Directions for this task: The answer should consist of every line in the material below that has the word "NMOS".

Available records:
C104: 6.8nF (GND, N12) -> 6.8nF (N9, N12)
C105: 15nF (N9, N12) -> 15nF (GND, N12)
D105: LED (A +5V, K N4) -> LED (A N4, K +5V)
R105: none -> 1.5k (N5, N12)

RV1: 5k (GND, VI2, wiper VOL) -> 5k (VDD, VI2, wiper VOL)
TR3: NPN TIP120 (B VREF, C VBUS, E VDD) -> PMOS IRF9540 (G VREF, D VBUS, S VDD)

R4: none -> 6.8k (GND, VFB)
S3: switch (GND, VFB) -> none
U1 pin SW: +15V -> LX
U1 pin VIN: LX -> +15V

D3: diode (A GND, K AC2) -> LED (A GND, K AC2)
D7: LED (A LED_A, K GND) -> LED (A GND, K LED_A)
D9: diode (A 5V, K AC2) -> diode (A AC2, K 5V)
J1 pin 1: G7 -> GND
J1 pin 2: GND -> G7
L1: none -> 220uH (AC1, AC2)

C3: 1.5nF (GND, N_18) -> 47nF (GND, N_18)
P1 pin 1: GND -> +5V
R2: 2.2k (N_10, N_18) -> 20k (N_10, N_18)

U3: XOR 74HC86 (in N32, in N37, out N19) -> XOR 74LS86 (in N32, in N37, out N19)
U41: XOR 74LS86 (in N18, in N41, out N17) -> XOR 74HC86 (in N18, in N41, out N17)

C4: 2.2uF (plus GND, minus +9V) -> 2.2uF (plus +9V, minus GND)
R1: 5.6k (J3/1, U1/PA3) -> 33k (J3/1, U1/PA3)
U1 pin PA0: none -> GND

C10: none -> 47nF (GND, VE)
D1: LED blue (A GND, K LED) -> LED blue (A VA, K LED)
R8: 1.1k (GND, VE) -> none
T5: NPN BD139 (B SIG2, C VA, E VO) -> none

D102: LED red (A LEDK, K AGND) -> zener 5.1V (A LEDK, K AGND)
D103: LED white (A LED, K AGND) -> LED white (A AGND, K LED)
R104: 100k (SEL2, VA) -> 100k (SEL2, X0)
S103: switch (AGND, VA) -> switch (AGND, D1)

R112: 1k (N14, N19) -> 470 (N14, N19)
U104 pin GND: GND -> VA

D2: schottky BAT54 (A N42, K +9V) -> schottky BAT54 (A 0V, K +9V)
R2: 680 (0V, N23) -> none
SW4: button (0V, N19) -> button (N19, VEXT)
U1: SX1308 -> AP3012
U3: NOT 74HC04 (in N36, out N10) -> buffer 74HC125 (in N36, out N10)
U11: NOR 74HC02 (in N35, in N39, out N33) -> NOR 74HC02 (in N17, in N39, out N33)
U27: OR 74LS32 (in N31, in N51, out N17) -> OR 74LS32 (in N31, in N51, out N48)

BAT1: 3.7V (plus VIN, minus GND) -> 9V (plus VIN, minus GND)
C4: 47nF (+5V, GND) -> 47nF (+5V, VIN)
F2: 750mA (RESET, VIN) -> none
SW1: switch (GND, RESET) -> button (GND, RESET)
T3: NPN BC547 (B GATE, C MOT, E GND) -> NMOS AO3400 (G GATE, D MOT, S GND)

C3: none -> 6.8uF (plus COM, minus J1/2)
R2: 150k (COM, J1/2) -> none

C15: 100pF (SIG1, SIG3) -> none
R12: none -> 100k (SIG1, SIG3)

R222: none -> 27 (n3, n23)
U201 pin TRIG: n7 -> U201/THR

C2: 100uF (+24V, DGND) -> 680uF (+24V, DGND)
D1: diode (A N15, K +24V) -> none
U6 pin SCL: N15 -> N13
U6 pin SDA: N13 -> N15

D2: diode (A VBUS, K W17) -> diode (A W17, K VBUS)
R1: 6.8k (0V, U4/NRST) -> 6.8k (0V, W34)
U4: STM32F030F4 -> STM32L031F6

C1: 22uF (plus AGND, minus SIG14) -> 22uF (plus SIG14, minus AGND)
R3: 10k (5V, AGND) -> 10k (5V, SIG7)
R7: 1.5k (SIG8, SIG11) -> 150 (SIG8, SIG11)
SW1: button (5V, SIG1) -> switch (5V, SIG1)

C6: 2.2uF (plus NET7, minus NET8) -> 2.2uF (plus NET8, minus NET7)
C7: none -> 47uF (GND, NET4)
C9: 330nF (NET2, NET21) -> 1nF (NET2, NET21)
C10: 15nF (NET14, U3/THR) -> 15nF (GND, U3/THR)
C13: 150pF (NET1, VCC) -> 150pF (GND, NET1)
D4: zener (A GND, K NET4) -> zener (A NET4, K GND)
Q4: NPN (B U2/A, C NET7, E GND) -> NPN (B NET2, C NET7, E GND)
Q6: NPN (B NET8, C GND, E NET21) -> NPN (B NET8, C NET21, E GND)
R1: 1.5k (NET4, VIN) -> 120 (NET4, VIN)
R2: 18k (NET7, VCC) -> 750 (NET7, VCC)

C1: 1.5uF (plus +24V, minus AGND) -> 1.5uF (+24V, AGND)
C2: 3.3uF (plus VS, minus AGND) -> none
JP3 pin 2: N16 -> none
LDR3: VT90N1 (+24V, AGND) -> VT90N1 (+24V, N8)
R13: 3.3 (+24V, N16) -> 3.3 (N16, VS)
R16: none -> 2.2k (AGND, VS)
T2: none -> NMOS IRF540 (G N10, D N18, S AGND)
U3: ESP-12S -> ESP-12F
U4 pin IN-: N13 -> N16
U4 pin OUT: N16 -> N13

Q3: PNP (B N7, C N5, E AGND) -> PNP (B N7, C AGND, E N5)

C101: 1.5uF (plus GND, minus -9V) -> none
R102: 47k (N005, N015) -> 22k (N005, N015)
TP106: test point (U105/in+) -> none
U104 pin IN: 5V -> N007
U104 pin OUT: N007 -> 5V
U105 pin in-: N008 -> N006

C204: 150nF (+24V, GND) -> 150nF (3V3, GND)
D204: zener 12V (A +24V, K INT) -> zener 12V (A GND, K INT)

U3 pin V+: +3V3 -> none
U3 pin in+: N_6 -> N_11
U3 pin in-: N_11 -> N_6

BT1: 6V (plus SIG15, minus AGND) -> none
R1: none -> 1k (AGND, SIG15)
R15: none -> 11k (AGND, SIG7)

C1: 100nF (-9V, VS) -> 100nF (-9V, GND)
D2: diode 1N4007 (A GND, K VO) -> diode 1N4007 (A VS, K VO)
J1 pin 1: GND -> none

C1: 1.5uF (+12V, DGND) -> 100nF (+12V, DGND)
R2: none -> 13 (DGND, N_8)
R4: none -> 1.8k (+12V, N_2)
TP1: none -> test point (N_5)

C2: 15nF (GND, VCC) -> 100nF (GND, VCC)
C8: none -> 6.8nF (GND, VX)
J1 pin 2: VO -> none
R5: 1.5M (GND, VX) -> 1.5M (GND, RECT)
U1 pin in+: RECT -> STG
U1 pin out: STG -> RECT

Solution for this problem:
T3: NPN BC547 (B GATE, C MOT, E GND) -> NMOS AO3400 (G GATE, D MOT, S GND)
T2: none -> NMOS IRF540 (G N10, D N18, S AGND)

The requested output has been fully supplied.